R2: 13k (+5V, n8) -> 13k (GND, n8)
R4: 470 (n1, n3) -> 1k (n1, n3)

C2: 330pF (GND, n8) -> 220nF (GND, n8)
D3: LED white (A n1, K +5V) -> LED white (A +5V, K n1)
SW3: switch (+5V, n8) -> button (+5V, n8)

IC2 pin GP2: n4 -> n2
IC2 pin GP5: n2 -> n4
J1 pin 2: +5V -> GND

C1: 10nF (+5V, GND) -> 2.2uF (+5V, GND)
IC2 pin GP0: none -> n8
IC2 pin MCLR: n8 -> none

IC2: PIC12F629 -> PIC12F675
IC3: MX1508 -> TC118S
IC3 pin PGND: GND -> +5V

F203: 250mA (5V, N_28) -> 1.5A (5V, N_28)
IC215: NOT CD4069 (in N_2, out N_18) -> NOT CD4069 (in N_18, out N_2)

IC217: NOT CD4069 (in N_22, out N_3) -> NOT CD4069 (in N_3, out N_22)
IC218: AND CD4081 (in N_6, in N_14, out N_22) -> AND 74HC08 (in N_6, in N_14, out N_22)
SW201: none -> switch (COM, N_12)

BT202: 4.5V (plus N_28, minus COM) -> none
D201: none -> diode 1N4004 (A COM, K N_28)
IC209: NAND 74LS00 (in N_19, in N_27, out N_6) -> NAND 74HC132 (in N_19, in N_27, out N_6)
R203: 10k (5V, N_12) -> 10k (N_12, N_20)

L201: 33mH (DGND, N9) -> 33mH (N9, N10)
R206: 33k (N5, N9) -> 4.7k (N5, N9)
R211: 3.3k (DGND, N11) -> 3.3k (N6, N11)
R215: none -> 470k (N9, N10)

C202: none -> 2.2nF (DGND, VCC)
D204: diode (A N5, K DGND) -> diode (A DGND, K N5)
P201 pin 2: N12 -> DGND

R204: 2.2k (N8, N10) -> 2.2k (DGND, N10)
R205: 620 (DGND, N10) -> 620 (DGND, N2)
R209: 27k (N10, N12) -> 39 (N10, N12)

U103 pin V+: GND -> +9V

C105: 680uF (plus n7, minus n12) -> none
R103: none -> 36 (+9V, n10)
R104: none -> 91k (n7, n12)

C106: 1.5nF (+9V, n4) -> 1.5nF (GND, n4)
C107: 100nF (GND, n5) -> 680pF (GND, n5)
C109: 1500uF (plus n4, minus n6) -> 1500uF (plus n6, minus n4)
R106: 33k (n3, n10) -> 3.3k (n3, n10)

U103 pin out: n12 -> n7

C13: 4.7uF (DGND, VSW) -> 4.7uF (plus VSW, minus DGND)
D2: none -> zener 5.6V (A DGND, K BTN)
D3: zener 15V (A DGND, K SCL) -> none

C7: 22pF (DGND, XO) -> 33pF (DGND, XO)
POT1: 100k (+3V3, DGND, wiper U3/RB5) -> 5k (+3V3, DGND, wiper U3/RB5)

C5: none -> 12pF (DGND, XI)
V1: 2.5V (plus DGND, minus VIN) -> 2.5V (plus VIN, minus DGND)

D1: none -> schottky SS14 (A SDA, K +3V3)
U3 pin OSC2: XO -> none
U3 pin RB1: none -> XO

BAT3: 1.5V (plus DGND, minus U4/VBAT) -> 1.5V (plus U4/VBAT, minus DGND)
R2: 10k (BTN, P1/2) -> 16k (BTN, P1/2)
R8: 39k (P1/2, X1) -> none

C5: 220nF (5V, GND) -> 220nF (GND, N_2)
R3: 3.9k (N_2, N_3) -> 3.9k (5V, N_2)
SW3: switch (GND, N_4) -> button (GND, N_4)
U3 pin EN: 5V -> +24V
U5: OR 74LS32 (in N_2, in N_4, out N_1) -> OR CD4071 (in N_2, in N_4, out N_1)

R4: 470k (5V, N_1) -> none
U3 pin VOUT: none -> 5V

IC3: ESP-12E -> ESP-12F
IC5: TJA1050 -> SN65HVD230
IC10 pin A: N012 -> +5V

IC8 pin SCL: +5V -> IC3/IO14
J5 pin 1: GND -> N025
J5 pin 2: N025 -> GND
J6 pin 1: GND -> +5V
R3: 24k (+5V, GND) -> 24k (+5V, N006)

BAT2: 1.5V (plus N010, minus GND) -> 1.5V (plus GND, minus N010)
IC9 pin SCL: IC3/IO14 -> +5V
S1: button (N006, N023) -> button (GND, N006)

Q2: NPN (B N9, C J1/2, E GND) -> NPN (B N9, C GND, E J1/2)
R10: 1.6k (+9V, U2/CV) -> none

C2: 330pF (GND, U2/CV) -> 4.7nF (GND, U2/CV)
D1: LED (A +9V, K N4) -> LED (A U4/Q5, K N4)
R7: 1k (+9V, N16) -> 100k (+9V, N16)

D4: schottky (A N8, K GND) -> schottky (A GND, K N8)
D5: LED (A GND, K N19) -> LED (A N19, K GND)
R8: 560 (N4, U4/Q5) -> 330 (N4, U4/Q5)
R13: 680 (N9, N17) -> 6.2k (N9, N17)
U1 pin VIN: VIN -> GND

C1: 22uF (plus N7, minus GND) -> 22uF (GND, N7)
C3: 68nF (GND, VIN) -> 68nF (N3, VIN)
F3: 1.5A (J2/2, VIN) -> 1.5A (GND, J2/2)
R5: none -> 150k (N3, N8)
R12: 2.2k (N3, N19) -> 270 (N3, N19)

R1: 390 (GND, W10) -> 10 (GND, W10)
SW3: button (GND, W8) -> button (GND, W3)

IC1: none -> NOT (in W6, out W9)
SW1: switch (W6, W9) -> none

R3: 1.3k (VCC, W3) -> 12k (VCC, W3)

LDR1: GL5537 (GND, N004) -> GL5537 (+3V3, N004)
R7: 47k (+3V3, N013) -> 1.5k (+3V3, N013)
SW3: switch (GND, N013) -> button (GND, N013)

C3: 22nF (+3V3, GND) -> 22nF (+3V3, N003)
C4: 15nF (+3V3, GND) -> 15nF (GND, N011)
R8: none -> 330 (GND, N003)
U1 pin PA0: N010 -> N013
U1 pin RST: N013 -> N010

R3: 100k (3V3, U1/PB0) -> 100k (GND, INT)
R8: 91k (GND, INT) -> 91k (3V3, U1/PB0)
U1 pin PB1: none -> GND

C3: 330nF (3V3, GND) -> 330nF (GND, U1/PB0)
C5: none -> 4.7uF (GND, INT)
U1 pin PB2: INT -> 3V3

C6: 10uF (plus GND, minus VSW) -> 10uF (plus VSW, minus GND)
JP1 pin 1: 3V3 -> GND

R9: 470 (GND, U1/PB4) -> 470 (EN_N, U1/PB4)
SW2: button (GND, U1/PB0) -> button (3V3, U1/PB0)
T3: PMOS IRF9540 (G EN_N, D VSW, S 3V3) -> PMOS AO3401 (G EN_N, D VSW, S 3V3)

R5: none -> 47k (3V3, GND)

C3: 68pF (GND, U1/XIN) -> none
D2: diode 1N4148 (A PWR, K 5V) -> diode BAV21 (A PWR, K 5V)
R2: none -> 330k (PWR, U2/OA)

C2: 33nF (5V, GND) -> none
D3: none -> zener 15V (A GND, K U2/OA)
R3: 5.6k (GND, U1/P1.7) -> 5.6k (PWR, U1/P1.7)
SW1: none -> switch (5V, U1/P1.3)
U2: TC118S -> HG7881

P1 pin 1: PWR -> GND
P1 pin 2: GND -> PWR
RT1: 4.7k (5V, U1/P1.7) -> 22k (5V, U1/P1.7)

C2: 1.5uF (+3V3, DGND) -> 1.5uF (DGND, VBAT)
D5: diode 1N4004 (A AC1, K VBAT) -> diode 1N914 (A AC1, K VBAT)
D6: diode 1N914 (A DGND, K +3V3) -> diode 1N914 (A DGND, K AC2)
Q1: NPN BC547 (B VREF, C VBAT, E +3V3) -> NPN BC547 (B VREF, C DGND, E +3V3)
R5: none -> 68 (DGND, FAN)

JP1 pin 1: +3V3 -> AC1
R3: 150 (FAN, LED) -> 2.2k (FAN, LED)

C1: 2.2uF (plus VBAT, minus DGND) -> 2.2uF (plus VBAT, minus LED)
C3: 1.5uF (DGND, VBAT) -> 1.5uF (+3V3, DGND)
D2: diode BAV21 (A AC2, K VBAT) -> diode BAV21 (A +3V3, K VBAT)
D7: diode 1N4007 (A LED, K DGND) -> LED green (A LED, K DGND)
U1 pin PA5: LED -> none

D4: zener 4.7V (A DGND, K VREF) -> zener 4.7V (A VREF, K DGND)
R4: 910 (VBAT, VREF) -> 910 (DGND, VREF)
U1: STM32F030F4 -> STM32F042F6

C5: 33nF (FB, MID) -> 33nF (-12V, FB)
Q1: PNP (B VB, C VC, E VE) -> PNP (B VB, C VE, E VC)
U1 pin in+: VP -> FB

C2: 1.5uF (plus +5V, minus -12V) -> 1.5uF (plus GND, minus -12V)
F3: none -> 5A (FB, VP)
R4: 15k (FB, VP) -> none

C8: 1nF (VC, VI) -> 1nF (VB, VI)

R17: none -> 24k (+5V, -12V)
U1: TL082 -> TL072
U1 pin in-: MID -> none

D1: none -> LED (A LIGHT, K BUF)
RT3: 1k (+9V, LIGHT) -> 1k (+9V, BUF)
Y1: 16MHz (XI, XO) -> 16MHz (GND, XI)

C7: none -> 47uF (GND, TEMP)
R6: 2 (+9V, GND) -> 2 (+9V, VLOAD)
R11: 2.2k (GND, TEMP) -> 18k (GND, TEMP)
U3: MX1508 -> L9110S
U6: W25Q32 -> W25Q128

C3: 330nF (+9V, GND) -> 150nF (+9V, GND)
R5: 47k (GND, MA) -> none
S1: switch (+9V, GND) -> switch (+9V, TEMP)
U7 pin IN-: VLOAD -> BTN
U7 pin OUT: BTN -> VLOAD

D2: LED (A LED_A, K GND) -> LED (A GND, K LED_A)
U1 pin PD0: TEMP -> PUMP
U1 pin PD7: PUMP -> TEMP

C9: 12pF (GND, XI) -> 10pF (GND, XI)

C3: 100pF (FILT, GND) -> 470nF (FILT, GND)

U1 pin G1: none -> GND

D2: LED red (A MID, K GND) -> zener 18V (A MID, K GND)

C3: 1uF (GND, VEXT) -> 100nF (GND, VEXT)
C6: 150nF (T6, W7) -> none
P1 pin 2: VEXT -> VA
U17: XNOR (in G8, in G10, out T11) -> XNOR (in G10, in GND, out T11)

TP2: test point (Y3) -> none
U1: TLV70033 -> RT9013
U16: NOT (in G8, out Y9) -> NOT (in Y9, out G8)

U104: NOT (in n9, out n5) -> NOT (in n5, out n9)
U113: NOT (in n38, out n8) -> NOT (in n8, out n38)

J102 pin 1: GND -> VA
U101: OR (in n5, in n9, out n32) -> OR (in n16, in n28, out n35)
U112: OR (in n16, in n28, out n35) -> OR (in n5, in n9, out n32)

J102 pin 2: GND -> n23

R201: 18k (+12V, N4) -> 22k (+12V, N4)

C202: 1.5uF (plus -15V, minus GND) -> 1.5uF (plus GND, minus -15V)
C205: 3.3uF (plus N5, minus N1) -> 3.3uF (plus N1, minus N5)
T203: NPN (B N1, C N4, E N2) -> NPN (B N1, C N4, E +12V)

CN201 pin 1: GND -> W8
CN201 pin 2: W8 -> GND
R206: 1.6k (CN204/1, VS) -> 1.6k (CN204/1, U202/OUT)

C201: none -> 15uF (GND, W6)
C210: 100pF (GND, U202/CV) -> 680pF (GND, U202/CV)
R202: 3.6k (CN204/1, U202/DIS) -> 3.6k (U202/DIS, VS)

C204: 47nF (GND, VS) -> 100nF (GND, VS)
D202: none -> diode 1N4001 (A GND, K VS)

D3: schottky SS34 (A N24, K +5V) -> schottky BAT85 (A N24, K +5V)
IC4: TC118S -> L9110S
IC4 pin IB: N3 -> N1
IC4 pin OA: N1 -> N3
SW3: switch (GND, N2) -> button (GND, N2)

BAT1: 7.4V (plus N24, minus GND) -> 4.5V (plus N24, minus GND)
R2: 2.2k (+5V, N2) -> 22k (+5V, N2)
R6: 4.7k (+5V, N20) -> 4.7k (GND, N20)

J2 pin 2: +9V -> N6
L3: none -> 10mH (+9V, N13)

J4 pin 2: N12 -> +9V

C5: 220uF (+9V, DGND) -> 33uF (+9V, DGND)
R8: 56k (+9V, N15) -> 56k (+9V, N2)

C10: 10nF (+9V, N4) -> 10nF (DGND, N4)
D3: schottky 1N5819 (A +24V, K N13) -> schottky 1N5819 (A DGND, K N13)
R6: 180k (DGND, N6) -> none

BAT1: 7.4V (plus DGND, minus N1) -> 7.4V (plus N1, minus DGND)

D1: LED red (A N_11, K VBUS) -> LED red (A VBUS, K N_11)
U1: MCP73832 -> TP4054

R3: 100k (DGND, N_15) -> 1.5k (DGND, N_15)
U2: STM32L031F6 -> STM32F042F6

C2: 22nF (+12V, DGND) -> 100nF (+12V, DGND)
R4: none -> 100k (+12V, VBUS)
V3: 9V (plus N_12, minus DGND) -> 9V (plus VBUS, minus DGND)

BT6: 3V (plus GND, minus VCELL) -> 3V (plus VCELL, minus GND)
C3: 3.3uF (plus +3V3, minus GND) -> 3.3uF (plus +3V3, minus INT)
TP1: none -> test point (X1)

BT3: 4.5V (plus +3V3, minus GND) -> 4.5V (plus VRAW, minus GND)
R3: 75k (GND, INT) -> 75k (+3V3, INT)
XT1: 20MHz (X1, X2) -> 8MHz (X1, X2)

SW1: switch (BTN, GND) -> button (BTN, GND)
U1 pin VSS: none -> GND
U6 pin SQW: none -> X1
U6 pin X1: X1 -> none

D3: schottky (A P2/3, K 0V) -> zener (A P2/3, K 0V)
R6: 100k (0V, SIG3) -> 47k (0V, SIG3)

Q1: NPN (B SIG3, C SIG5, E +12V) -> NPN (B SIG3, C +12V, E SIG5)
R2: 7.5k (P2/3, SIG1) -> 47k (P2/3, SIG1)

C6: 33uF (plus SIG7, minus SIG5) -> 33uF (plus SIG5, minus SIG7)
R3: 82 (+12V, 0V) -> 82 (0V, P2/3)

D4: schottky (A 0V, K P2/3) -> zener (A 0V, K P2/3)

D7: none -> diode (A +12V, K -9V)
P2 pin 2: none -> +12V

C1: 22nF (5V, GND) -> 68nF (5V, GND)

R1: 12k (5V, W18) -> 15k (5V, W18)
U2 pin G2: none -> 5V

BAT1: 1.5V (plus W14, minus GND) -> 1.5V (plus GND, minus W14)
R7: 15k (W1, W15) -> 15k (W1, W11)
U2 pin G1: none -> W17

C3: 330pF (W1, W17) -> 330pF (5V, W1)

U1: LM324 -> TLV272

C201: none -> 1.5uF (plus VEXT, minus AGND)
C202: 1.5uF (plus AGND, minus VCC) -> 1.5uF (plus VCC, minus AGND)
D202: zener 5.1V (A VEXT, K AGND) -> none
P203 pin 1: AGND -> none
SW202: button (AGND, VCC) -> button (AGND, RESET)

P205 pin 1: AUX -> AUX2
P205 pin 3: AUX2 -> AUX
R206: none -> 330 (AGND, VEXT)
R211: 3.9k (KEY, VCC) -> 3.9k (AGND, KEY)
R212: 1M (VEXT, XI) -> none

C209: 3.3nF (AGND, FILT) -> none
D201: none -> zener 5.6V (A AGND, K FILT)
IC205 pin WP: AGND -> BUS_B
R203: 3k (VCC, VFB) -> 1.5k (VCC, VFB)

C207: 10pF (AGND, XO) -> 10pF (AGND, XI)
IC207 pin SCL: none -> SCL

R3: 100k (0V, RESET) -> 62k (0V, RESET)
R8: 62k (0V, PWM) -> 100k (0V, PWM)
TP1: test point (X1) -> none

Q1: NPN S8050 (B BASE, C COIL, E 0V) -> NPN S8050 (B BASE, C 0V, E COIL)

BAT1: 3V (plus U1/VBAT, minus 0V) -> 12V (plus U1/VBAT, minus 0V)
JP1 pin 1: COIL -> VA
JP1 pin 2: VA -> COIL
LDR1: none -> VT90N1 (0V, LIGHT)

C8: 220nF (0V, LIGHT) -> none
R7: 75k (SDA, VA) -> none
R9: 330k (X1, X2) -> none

Your task:
If a line in the data holds the string "point", copy that line.

Your solution:
TP2: test point (Y3) -> none
TP1: none -> test point (X1)
TP1: test point (X1) -> none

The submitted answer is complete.